- PROBLEM REQUIREMENTS:
If a line in the data contains "dumbbell", copy it out.

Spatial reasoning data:
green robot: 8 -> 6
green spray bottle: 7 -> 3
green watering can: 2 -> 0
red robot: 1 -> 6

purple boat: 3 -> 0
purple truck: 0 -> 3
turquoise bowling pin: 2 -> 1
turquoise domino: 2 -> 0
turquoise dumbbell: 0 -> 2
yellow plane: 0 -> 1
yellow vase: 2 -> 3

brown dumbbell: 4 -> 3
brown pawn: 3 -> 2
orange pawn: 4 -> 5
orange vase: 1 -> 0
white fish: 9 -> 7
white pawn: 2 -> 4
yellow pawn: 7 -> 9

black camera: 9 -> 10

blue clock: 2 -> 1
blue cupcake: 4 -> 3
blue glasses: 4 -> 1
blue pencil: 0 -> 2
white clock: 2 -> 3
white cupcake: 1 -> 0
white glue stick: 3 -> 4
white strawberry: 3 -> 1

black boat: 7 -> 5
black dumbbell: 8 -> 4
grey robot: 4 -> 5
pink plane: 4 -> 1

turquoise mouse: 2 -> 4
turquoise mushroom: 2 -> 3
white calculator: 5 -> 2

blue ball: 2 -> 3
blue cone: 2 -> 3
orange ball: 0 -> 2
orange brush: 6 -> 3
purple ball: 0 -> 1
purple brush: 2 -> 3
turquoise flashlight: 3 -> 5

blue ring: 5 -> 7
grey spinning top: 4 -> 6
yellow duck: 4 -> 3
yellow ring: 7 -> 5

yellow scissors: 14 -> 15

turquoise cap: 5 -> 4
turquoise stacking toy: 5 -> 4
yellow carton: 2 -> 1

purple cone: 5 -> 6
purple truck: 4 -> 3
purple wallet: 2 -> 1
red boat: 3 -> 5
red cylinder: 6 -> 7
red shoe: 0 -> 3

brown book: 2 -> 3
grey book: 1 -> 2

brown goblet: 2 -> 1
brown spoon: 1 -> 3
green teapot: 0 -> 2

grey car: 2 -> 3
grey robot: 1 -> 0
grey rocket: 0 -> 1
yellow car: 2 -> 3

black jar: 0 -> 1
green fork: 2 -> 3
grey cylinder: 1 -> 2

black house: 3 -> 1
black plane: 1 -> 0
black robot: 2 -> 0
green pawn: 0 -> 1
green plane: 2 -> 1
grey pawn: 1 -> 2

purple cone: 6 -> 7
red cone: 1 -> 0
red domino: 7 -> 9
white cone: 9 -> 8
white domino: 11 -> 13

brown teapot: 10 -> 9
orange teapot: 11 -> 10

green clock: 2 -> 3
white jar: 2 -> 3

- WRITTEN RESPONSE:
turquoise dumbbell: 0 -> 2
brown dumbbell: 4 -> 3
black dumbbell: 8 -> 4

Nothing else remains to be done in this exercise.